### STUDY MATERIAL
*-*-*

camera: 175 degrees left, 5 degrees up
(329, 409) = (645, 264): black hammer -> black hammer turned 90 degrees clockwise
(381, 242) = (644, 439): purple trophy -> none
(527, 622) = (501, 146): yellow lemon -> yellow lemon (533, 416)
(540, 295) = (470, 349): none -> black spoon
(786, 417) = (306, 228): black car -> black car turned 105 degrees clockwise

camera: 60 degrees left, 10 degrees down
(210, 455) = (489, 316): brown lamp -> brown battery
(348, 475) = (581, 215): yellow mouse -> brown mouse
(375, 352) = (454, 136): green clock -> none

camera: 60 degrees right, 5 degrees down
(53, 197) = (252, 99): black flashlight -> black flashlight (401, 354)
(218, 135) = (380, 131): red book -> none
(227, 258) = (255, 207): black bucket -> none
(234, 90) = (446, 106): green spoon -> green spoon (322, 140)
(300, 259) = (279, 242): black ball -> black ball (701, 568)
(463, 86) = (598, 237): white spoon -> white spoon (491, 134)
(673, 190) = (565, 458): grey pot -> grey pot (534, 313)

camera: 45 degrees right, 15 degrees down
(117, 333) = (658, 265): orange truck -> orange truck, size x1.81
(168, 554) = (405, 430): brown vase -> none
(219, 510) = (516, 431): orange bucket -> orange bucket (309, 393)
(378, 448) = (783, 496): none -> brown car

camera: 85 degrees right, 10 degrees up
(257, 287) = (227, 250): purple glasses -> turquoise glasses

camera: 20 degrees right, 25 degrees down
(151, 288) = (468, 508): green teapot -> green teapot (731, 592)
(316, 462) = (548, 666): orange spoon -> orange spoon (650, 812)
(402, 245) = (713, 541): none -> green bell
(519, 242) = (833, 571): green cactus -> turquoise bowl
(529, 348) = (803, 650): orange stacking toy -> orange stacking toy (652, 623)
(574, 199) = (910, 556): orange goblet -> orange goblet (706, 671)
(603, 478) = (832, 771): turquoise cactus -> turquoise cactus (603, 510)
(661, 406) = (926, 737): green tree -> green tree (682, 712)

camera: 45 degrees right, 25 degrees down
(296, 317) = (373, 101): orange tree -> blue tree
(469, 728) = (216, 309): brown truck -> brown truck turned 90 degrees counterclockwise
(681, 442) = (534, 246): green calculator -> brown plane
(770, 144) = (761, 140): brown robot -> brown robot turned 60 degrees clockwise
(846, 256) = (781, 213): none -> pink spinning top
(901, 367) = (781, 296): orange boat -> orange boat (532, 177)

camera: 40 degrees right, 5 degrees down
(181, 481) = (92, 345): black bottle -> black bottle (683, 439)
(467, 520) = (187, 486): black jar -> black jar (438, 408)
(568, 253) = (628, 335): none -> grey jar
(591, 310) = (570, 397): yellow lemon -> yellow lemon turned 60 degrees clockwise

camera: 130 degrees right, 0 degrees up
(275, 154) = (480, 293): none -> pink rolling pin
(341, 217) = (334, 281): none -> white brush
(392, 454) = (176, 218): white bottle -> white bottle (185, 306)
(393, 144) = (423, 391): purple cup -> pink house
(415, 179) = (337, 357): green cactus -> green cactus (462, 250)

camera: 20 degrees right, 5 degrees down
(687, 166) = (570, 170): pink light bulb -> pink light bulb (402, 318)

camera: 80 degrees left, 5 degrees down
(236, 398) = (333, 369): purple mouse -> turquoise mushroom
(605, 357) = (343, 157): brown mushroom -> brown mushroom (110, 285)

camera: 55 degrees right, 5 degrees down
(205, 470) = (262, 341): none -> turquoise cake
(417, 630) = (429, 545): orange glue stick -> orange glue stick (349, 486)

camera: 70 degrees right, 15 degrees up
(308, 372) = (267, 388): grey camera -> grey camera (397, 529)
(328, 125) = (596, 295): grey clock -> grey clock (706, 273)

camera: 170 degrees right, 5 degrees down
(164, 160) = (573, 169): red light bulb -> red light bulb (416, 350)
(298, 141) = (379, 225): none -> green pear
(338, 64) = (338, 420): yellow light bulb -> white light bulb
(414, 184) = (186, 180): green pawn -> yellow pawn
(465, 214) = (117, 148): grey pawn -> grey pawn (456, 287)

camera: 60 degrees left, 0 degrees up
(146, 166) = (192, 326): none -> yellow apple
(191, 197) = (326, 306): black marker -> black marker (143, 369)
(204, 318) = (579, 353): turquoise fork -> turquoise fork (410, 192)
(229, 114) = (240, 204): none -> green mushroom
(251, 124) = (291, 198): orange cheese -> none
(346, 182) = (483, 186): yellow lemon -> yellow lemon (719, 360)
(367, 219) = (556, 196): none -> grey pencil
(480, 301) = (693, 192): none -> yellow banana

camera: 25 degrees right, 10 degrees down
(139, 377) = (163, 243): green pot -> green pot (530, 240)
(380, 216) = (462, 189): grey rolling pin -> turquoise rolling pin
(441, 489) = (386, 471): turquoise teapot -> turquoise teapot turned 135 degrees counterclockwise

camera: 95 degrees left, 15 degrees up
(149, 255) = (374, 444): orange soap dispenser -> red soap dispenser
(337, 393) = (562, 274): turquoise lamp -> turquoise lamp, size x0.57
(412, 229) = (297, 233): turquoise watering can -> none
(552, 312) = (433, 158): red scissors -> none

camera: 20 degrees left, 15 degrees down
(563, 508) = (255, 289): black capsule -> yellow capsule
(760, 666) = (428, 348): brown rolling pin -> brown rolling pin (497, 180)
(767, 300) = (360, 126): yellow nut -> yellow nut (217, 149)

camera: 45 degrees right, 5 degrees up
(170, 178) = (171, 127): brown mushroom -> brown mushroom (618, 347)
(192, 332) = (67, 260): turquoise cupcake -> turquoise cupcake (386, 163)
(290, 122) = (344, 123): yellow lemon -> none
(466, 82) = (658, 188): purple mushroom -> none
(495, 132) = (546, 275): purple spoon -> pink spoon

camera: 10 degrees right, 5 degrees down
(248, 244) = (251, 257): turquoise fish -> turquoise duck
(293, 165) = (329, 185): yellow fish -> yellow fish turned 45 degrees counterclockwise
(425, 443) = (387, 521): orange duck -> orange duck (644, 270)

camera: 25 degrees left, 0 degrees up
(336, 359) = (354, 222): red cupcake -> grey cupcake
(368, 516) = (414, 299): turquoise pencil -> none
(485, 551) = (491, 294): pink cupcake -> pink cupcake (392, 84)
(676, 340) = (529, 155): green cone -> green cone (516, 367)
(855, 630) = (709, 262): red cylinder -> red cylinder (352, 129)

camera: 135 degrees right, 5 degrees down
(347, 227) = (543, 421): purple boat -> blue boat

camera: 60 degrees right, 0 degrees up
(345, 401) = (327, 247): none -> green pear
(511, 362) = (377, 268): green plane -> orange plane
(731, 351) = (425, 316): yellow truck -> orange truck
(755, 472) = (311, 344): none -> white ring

*-*-*

Would you please work out how many lines of the data hold "counterclockwise"? Reply with the number alone.

3